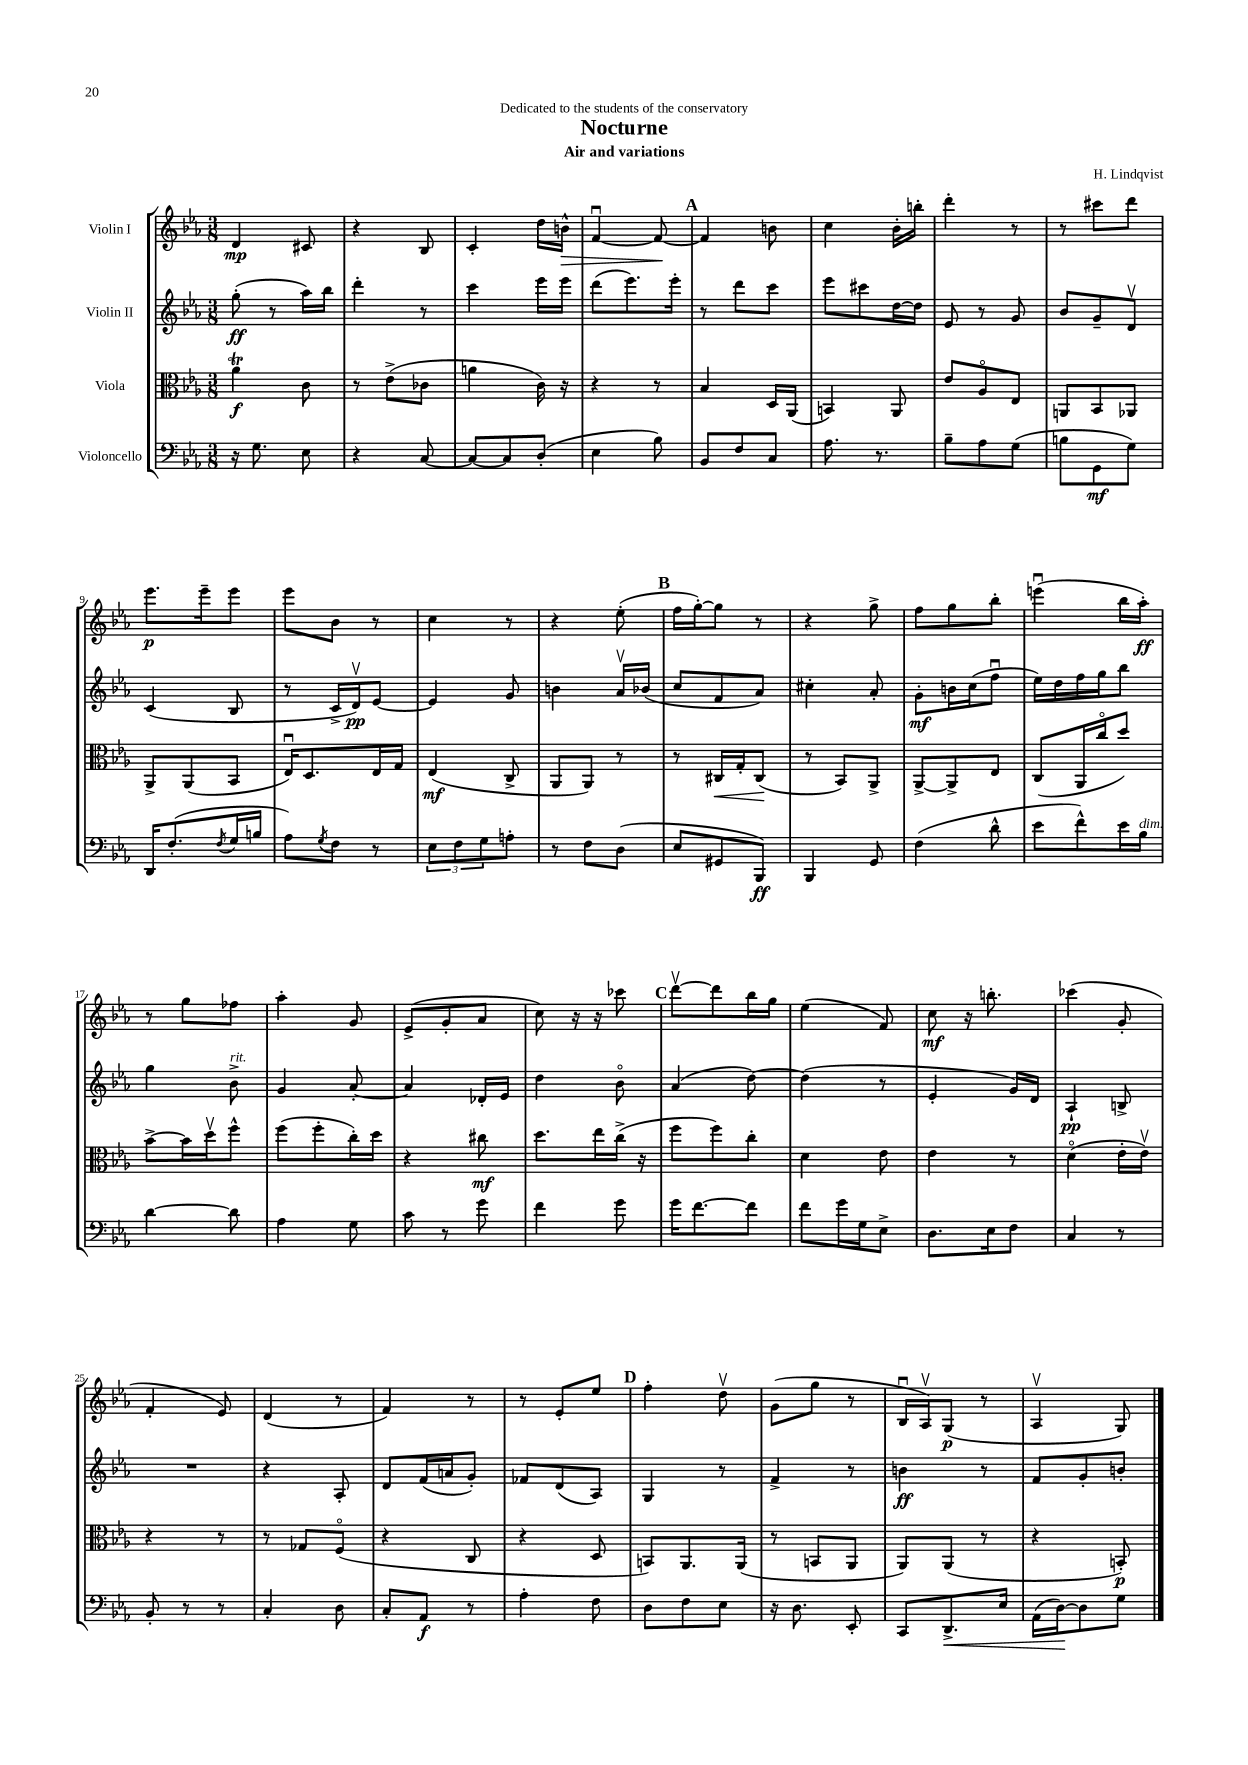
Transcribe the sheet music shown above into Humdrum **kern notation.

**kern	**dynam	**kern	**dynam	**kern	**dynam	**kern	**dynam
*part4	*part4	*part3	*part3	*part2	*part2	*part1	*part1
*staff4	*staff4	*staff3	*staff3	*staff2	*staff2	*staff1	*staff1
*I"Violoncello	*	*I"Viola	*	*I"Violin II	*	*I"Violin I	*
*clefF4	*	*clefC3	*	*clefG2	*	*clefG2	*
*k[b-e-a-]	*	*k[b-e-a-]	*	*k[b-e-a-]	*	*k[b-e-a-]	*
*M3/8	*	*M3/8	*	*M3/8	*	*M3/8	*
=1	=1	=1	=1	=1	=1	=1	=1
16r	.	4a-T\	f	(8gg'\	ff	4d/	mp
8.G\	.	.	.	.	.	.	.
.	.	.	.	8r	.	.	.
8E-\	.	8c\	.	16aa-\LL)	.	8c#X/	.
.	.	.	.	16bb-\JJ	.	.	.
=2	=2	=2	=2	=2	=2	=2	=2
4r	.	8r	.	4ddd'\	.	4r	.
.	.	(8e-^\L	.	.	.	.	.
[8C/	.	8c-X\J	.	8r	.	8B-/	.
=3	=3	=3	=3	=3	=3	=3	=3
8C/L_	.	4an\	.	4ccc\	.	4c'/	.
8C/]	.	.	.	.	.	.	.
(8D'/J	.	16c\)	.	16eee-\LL	.	16dd\LL	.
!	!	!	!	!	!	!	!LO:HP:b
.	.	16r	.	16eee-\JJ	.	16bn^^\JJ	>
=4	=4	=4	=4	=4	=4	=4	=4
4E-\	.	4r	.	(8ddd\L	.	[4fu/	.
.	.	.	.	8.eee-\)	.	.	.
8B-\)	.	8r	.	.	.	8f/_	.
.	.	.	.	16eee-'\Jk	.	.	.
.	.	.	.	.	.	.	]
!!LO:REH:place=s1:t=A
=5	=5	=5	=5	=5	=5	=5	=5
8BB-/L	.	4B-/	.	8r	.	4f/]	.
8F/	.	.	.	8ddd\L	.	.	.
8C/J	.	16D/LL	.	8ccc\J	.	8bn\	.
.	.	(16AA-/JJ	.	.	.	.	.
=6	=6	=6	=6	=6	=6	=6	=6
8.A-\	.	4BBn/)	.	8eee-\L	.	4cc\	.
.	.	.	.	8ccc#X\	.	.	.
8.r	.	.	.	.	.	.	.
.	.	8AA-/	.	[16dd\L	.	16b-'\LL	.
.	.	.	.	16dd\JJ]	.	16bbn'\JJ	.
=7	=7	=7	=7	=7	=7	=7	=7
8B-~\L	.	8e-/L	.	8e-/	.	4ddd'\	.
8A-\	.	8A-/	.	8r	.	.	.
(8G\J	.	8E-/J	.	8g/	.	8r	.
=8	=8	=8	=8	=8	=8	=8	=8
8Bn\L	.	8AAn/L	.	8b-/L	.	8r	.
8GG\	mf	8BB-/	.	8g~/	.	8ccc#X\L	.
8G\J)	.	8AA-X/J	.	8dv/J	.	8ddd\J	.
!!LO:LB:g=z
=9	=9	=9	=9	=9	=9	=9	=9
16DD/KL	.	8AA-^/L	.	(4c/	.	8.eee-\L	p
(8.F'/	.	.	.	.	.	.	.
.	.	(8AA-/	.	.	.	.	.
.	.	.	.	.	.	16eee-~\k	.
8qF/	.	.	.	.	.	.	.
16G/L	.	8BB-/J	.	8B-/	.	8eee-\J	.
16Bn/JJ	.	.	.	.	.	.	.
=10	=10	=10	=10	=10	=10	=10	=10
8A-\L)	.	16E-u/KL)	.	8r	.	8eee-\L	.
.	.	8.D/	.	.	.	.	.
8qG/	.	.	.	.	.	.	.
8F\J	.	.	.	16c^/LL	.	8b-\J	.
.	.	.	.	16dv/J)	pp	.	.
8r	.	16E-/L	.	[8e-/J	.	8r	.
.	.	16G/JJ	.	.	.	.	.
=11	=11	=11	=11	=11	=11	=11	=11
12E-\L	.	(4E-/	mf	4e-/]	.	4cc\	.
12F\	.	.	.	.	.	.	.
12G\	.	.	.	.	.	.	.
8An'\J	.	8C^/	.	8g/	.	8r	.
=12	=12	=12	=12	=12	=12	=12	=12
8r	.	8AA-/L	.	4bn\	.	4r	.
8F\L	.	8AA-/J)	.	.	.	.	.
(8D\J	.	8r	.	16a-v/LL	.	(8ee-'\	.
.	.	.	.	(16b-X/JJ	.	.	.
!!LO:REH:place=s1:t=B
=13	=13	=13	=13	=13	=13	=13	=13
8E-/L	.	8r	.	8cc/L	.	16ff\LL	.
.	.	.	.	.	.	[16gg'\J)	.
!	!	!	!LO:HP:b	!	!	!	!
8GG#X/	.	16C#X/LL	<	8f/	.	8gg\J]	.
.	.	16G'/J	.	.	.	.	.
8BBB-/J)	ff	(8C#/J	.	8a-/J)	.	8r	.
.	.	.	[	.	.	.	.
=14	=14	=14	=14	=14	=14	=14	=14
4BBB-/	.	8r	.	4cc#X'\	.	4r	.
.	.	8BB-/L)	.	.	.	.	.
8GG/	.	8AA-^/J	.	8a-'/	.	8gg^\	.
=15	=15	=15	=15	=15	=15	=15	=15
(4F\	.	[8AA-^/L	.	8g'\L	mf	8ff\L	.
.	.	8AA-^/]	.	16bn\L	.	8gg\	.
.	.	.	.	(16cc\J	.	.	.
8d^^\	.	8E-/J	.	8ffu\J	.	8bb-'\J	.
=16	=16	=16	=16	=16	=16	=16	=16
8e-\L	.	(8C/L	.	16ee-\LL)	.	(4eeenu\	.
.	.	.	.	16dd\	.	.	.
8f^^\)	.	16AA-/L	.	16ff\	.	.	.
.	.	16cc/J	.	16gg\J	.	.	.
16e-\L	.	8dd/J)	.	8bb-\J	.	16bb-\LL	.
!LO:TX:a:i:t=dim.	!	!	!	!	!	!	!
16B-\JJ	.	.	.	.	.	16aa-'\JJ)	ff
!!LO:LB:g=z
=17	=17	=17	=17	=17	=17	=17	=17
[4d\	.	[8b-^\L	.	4gg\	.	8r	.
.	.	16b-\L]	.	.	.	8gg\L	.
.	.	16ddv\J	.	.	.	.	.
!	!	!	!	!LO:TX:a:i:t=rit.	!	!	!
8d\]	.	8ff^^\J	.	8b-^\	.	8ff-X\J	.
=18	=18	=18	=18	=18	=18	=18	=18
4A-\	.	(8ff\L	.	4g/	.	4aa-'\	.
.	.	8ff'\	.	.	.	.	.
8G\	.	16cc'\L)	.	[8a-'/	.	8g/	.
.	.	16dd\JJ	.	.	.	.	.
=19	=19	=19	=19	=19	=19	=19	=19
8c\	.	4r	.	4a-/]	.	(8e-^/L	.
8r	.	.	.	.	.	8g'/	.
8g\	.	8cc#X\	mf	16d-X'/LL	.	8a-/J	.
.	.	.	.	16e-/JJ	.	.	.
=20	=20	=20	=20	=20	=20	=20	=20
4f\	.	8.dd\L	.	4dd\	.	8cc\)	.
.	.	.	.	.	.	16r	.
.	.	16ee-\L	.	.	.	16r	.
8g\	.	(16cc^\JJ	.	8b-\	.	8ccc-X\	.
.	.	16r	.	.	.	.	.
!!LO:REH:place=s1:t=C
=21	=21	=21	=21	=21	=21	=21	=21
16g\KL	.	8ff\L	.	(4a-/	.	[8dddv\L	.
[8.f\	.	.	.	.	.	.	.
.	.	8ff\)	.	.	.	8ddd\]	.
8f\J]	.	8cc'\J	.	[8dd\)	.	16bb-\L	.
.	.	.	.	.	.	16gg\JJ	.
=22	=22	=22	=22	=22	=22	=22	=22
8f\L	.	4d\	.	(4dd\]	.	(4ee-\	.
16g\L	.	.	.	.	.	.	.
16G\J	.	.	.	.	.	.	.
8E-^\J	.	8e-\	.	8r	.	8f/)	.
=23	=23	=23	=23	=23	=23	=23	=23
8.D\L	.	4e-\	.	4e-'/	.	8cc\	mf
.	.	.	.	.	.	16r	.
16E-\k	.	.	.	.	.	8.bbn'\	.
8F\J	.	8r	.	16g/LL)	.	.	.
.	.	.	.	16d/JJ	.	.	.
=24	=24	=24	=24	=24	=24	=24	=24
4C/	.	(4d\	.	4A-`/	pp	(4ccc-X\	.
8r	.	16e-'\LL	.	8Bn^/	.	8g'/	.
.	.	16e-v\JJ)	.	.	.	.	.
!!LO:LB:g=z
=25	=25	=25	=25	=25	=25	=25	=25
8BB-'/	.	4r	.	4.r	.	4f'/	.
8r	.	.	.	.	.	.	.
8r	.	8r	.	.	.	8e-/)	.
=26	=26	=26	=26	=26	=26	=26	=26
4C'/	.	8r	.	4r	.	(4d/	.
.	.	8G-X/L	.	.	.	.	.
8D\	.	(8F/J	.	8A-'/	.	8r	.
=27	=27	=27	=27	=27	=27	=27	=27
8C'/L	.	4r	.	8d/L	.	4f/)	.
8AA-/J	f	.	.	(16f/L	.	.	.
.	.	.	.	16an/J	.	.	.
8r	.	8C/	.	8g'/J)	.	8r	.
=28	=28	=28	=28	=28	=28	=28	=28
4A-'\	.	4r	.	8f-X/L	.	8r	.
.	.	.	.	(8d/	.	8e-'/L	.
8F\	.	8D/	.	8A-/J)	.	8ee-/J	.
!!LO:REH:place=s1:t=D
=29	=29	=29	=29	=29	=29	=29	=29
8D\L	.	8BBn/L)	.	4G/	.	4ff'\	.
8F\	.	8.AA-/	.	.	.	.	.
8E-\J	.	.	.	8r	.	8ddv\	.
.	.	(16AA-/Jk	.	.	.	.	.
=30	=30	=30	=30	=30	=30	=30	=30
16r	.	8r	.	4f^/	.	(8g\L	.
8.D\	.	.	.	.	.	.	.
.	.	8BBn/L	.	.	.	8gg\J	.
8EE-'/	.	8AA-/J	.	8r	.	8r	.
=31	=31	=31	=31	=31	=31	=31	=31
8CC/L	.	8AA-/L)	.	4bn\	ff	16B-u/LL	.
.	.	.	.	.	.	16A-v/J)	.
!	!LO:HP:b	!	!	!	!	!	!
8.DD^/	<	(8AA-/J	.	.	.	(8G/J	p
.	.	8r	.	8r	.	8r	.
16E-/Jk	.	.	.	.	.	.	.
=32	=32	=32	=32	=32	=32	=32	=32
(16AA-\LL	.	4r	.	8f/L	.	4A-v/	.
[16D\J)	.	.	.	.	.	.	.
8D\]	[	.	.	8g'/	.	.	.
8G\J	.	8BBn'/)	p	8bn'/J	.	8G/)	.
==	==	==	==	==	==	==	==
*-	*-	*-	*-	*-	*-	*-	*-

★ ★ ★ ★

_Requirements_: List every line from the entries that contains the string "place".

_Solution to this exercise_:
!!LO:REH:place=s1:t=A
!!LO:REH:place=s1:t=B
!!LO:REH:place=s1:t=C
!!LO:REH:place=s1:t=D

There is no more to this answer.